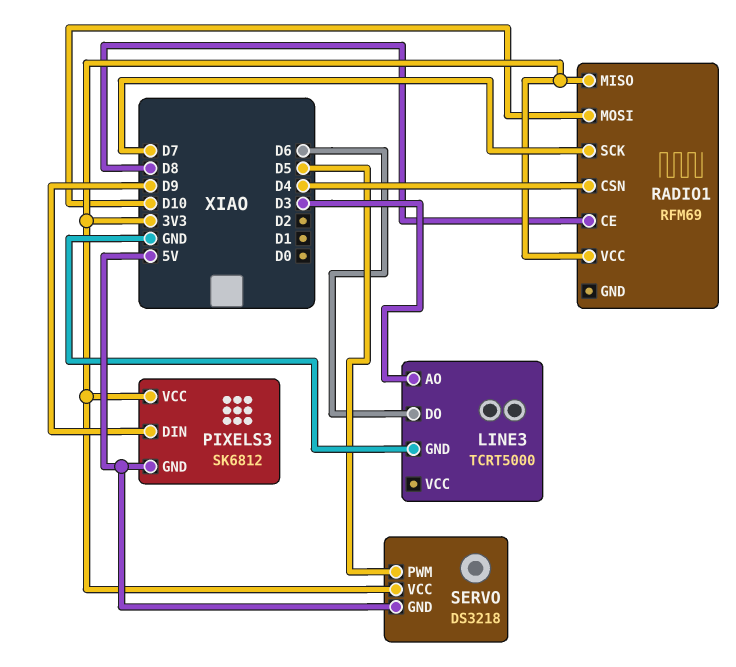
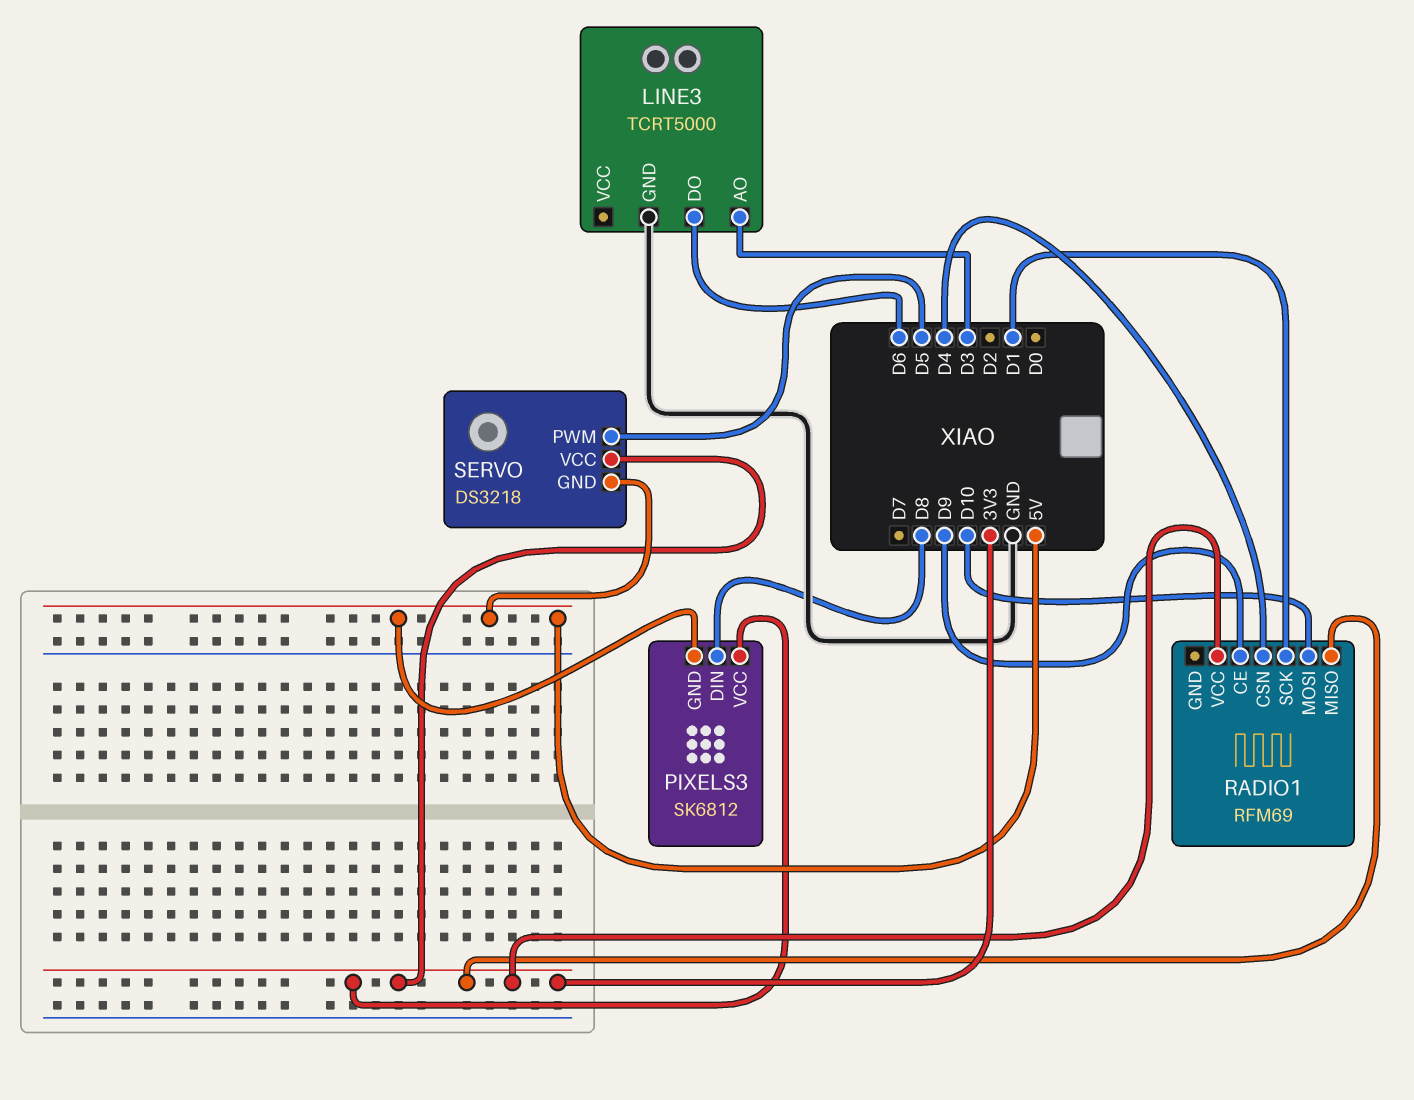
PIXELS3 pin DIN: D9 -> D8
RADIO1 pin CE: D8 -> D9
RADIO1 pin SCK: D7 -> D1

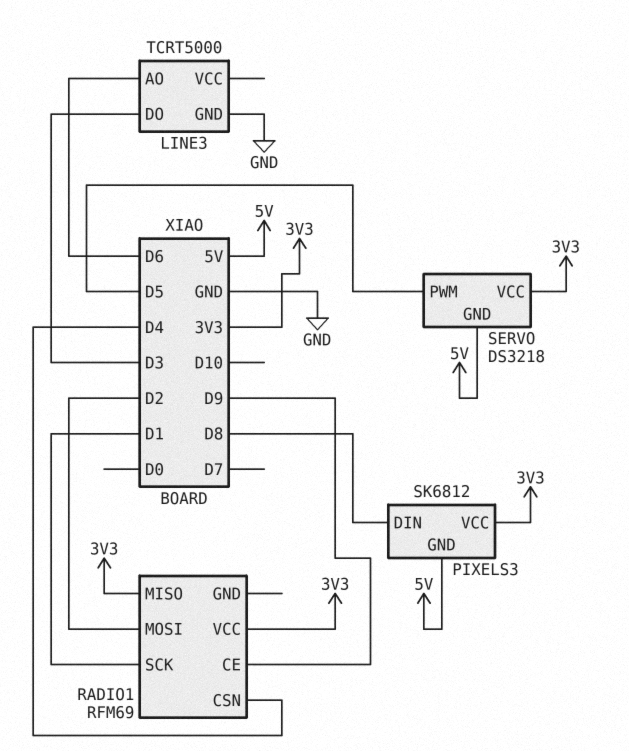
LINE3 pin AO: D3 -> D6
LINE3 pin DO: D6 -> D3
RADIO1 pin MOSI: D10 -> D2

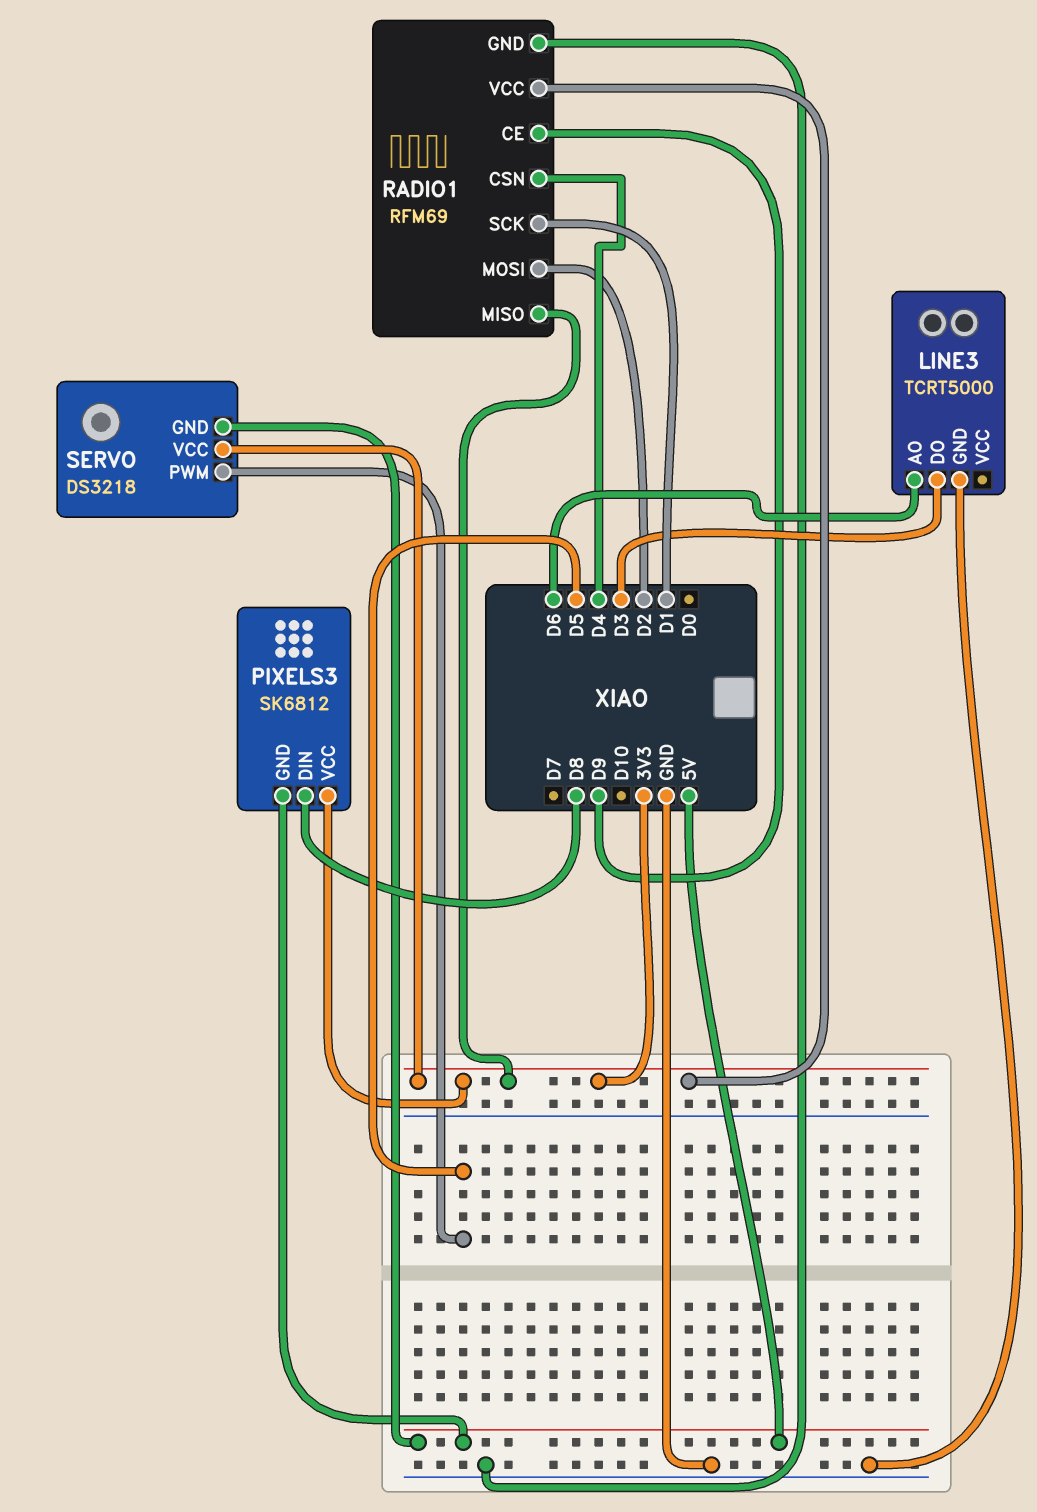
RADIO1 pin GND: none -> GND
######
▸ Requirement:
The records above must be returned exactly, with each picture omitted.

▸ Answer area:
PIXELS3 pin DIN: D9 -> D8
RADIO1 pin CE: D8 -> D9
RADIO1 pin SCK: D7 -> D1

LINE3 pin AO: D3 -> D6
LINE3 pin DO: D6 -> D3
RADIO1 pin MOSI: D10 -> D2

RADIO1 pin GND: none -> GND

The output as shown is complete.